=== Section Start ===

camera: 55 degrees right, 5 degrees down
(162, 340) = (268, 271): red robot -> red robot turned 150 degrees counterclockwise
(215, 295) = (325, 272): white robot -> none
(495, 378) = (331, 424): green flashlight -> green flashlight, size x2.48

=== Section End ===
=== Section Start ===

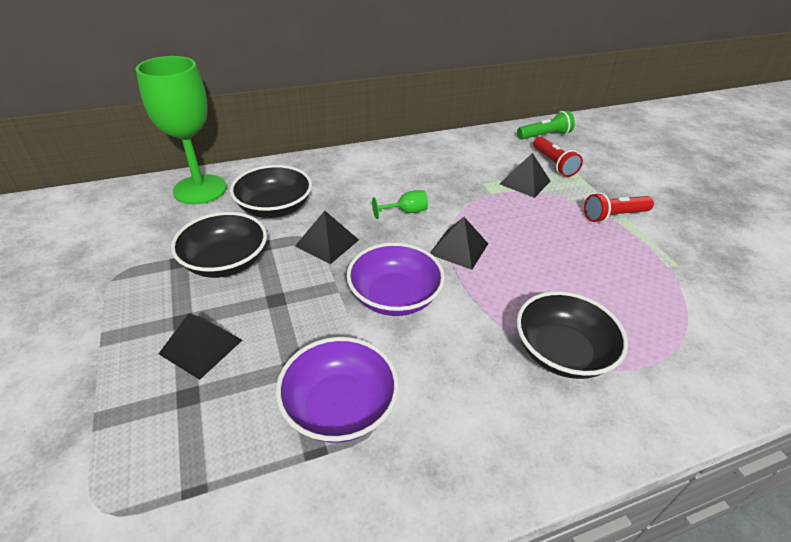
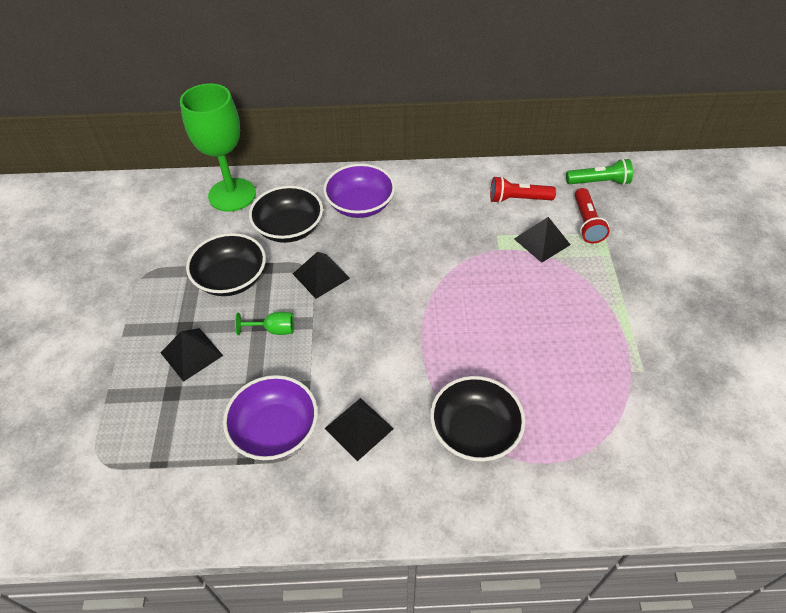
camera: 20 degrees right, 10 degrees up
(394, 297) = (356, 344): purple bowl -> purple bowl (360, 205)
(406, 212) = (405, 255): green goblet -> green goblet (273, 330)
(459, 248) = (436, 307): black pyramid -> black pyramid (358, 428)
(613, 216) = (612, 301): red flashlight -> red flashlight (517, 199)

=== Section End ===

◆ REQUEST ◆
Find every line with "right" in the listing and state how many there are, nothing else.

◆ WRITTEN SOLUTION ◆
2